EXERCISE MATERIALS START

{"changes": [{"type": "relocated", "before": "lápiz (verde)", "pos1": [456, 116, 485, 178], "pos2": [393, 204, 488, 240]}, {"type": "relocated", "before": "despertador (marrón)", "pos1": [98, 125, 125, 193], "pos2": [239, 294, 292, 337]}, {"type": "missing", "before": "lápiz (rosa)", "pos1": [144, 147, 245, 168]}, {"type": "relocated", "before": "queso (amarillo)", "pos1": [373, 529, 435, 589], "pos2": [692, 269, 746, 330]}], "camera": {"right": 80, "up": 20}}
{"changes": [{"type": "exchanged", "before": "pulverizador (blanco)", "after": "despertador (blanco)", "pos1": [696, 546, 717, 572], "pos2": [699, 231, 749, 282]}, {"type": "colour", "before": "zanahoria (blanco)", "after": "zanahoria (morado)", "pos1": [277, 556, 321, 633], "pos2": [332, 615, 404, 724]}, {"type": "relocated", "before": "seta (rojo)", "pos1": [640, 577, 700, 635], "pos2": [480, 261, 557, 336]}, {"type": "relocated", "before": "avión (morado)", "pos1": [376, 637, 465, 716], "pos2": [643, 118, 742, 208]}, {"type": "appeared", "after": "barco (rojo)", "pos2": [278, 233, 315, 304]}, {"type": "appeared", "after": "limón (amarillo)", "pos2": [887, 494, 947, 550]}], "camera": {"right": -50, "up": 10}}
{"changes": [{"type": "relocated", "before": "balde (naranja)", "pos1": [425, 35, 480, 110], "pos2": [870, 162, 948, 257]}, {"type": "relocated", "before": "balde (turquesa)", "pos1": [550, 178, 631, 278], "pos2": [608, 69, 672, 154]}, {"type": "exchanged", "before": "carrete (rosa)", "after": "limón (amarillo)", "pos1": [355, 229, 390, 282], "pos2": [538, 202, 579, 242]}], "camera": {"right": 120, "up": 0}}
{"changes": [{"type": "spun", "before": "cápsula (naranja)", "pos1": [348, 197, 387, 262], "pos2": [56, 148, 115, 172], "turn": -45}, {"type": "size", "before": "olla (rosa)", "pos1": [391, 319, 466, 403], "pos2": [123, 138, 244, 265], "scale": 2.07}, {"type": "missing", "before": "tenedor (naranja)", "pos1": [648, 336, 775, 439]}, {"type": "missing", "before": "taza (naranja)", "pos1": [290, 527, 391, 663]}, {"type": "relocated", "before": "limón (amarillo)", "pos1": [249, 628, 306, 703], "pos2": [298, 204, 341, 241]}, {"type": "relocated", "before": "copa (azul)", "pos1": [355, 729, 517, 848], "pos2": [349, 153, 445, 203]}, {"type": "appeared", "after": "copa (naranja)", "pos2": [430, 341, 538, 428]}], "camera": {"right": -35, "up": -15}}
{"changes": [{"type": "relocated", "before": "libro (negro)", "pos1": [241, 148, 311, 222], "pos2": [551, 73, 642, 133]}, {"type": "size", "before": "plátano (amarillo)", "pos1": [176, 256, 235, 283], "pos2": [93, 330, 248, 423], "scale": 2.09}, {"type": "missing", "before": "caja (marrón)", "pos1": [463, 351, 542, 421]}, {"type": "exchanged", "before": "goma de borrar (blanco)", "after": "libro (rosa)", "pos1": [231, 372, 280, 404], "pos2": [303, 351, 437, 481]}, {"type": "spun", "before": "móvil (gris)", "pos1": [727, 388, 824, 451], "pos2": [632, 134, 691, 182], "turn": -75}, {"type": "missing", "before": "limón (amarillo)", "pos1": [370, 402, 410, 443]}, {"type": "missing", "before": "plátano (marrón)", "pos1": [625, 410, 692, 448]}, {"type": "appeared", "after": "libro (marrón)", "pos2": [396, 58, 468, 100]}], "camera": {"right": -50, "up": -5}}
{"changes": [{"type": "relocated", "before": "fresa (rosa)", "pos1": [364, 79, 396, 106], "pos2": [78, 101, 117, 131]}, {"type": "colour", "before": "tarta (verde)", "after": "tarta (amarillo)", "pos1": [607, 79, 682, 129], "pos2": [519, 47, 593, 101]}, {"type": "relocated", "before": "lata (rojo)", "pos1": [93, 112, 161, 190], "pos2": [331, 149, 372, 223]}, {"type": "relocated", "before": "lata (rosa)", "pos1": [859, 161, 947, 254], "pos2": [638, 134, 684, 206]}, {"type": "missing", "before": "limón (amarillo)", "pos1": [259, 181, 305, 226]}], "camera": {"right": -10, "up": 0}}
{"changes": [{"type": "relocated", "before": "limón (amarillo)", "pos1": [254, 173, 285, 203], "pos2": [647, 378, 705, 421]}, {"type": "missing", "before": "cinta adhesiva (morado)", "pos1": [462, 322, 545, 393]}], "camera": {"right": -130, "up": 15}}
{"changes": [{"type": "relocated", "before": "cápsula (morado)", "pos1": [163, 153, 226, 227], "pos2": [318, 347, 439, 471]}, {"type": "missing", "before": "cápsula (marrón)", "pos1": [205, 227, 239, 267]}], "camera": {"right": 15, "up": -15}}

EXERCISE MATERIALS END

Reproduce each entry precisely, so that nothing differs from the original.

• **RESULT**
{"changes": [{"type": "relocated", "before": "lápiz (verde)", "pos1": [456, 116, 485, 178], "pos2": [393, 204, 488, 240]}, {"type": "relocated", "before": "despertador (marrón)", "pos1": [98, 125, 125, 193], "pos2": [239, 294, 292, 337]}, {"type": "missing", "before": "lápiz (rosa)", "pos1": [144, 147, 245, 168]}, {"type": "relocated", "before": "queso (amarillo)", "pos1": [373, 529, 435, 589], "pos2": [692, 269, 746, 330]}], "camera": {"right": 80, "up": 20}}
{"changes": [{"type": "exchanged", "before": "pulverizador (blanco)", "after": "despertador (blanco)", "pos1": [696, 546, 717, 572], "pos2": [699, 231, 749, 282]}, {"type": "colour", "before": "zanahoria (blanco)", "after": "zanahoria (morado)", "pos1": [277, 556, 321, 633], "pos2": [332, 615, 404, 724]}, {"type": "relocated", "before": "seta (rojo)", "pos1": [640, 577, 700, 635], "pos2": [480, 261, 557, 336]}, {"type": "relocated", "before": "avión (morado)", "pos1": [376, 637, 465, 716], "pos2": [643, 118, 742, 208]}, {"type": "appeared", "after": "barco (rojo)", "pos2": [278, 233, 315, 304]}, {"type": "appeared", "after": "limón (amarillo)", "pos2": [887, 494, 947, 550]}], "camera": {"right": -50, "up": 10}}
{"changes": [{"type": "relocated", "before": "balde (naranja)", "pos1": [425, 35, 480, 110], "pos2": [870, 162, 948, 257]}, {"type": "relocated", "before": "balde (turquesa)", "pos1": [550, 178, 631, 278], "pos2": [608, 69, 672, 154]}, {"type": "exchanged", "before": "carrete (rosa)", "after": "limón (amarillo)", "pos1": [355, 229, 390, 282], "pos2": [538, 202, 579, 242]}], "camera": {"right": 120, "up": 0}}
{"changes": [{"type": "spun", "before": "cápsula (naranja)", "pos1": [348, 197, 387, 262], "pos2": [56, 148, 115, 172], "turn": -45}, {"type": "size", "before": "olla (rosa)", "pos1": [391, 319, 466, 403], "pos2": [123, 138, 244, 265], "scale": 2.07}, {"type": "missing", "before": "tenedor (naranja)", "pos1": [648, 336, 775, 439]}, {"type": "missing", "before": "taza (naranja)", "pos1": [290, 527, 391, 663]}, {"type": "relocated", "before": "limón (amarillo)", "pos1": [249, 628, 306, 703], "pos2": [298, 204, 341, 241]}, {"type": "relocated", "before": "copa (azul)", "pos1": [355, 729, 517, 848], "pos2": [349, 153, 445, 203]}, {"type": "appeared", "after": "copa (naranja)", "pos2": [430, 341, 538, 428]}], "camera": {"right": -35, "up": -15}}
{"changes": [{"type": "relocated", "before": "libro (negro)", "pos1": [241, 148, 311, 222], "pos2": [551, 73, 642, 133]}, {"type": "size", "before": "plátano (amarillo)", "pos1": [176, 256, 235, 283], "pos2": [93, 330, 248, 423], "scale": 2.09}, {"type": "missing", "before": "caja (marrón)", "pos1": [463, 351, 542, 421]}, {"type": "exchanged", "before": "goma de borrar (blanco)", "after": "libro (rosa)", "pos1": [231, 372, 280, 404], "pos2": [303, 351, 437, 481]}, {"type": "spun", "before": "móvil (gris)", "pos1": [727, 388, 824, 451], "pos2": [632, 134, 691, 182], "turn": -75}, {"type": "missing", "before": "limón (amarillo)", "pos1": [370, 402, 410, 443]}, {"type": "missing", "before": "plátano (marrón)", "pos1": [625, 410, 692, 448]}, {"type": "appeared", "after": "libro (marrón)", "pos2": [396, 58, 468, 100]}], "camera": {"right": -50, "up": -5}}
{"changes": [{"type": "relocated", "before": "fresa (rosa)", "pos1": [364, 79, 396, 106], "pos2": [78, 101, 117, 131]}, {"type": "colour", "before": "tarta (verde)", "after": "tarta (amarillo)", "pos1": [607, 79, 682, 129], "pos2": [519, 47, 593, 101]}, {"type": "relocated", "before": "lata (rojo)", "pos1": [93, 112, 161, 190], "pos2": [331, 149, 372, 223]}, {"type": "relocated", "before": "lata (rosa)", "pos1": [859, 161, 947, 254], "pos2": [638, 134, 684, 206]}, {"type": "missing", "before": "limón (amarillo)", "pos1": [259, 181, 305, 226]}], "camera": {"right": -10, "up": 0}}
{"changes": [{"type": "relocated", "before": "limón (amarillo)", "pos1": [254, 173, 285, 203], "pos2": [647, 378, 705, 421]}, {"type": "missing", "before": "cinta adhesiva (morado)", "pos1": [462, 322, 545, 393]}], "camera": {"right": -130, "up": 15}}
{"changes": [{"type": "relocated", "before": "cápsula (morado)", "pos1": [163, 153, 226, 227], "pos2": [318, 347, 439, 471]}, {"type": "missing", "before": "cápsula (marrón)", "pos1": [205, 227, 239, 267]}], "camera": {"right": 15, "up": -15}}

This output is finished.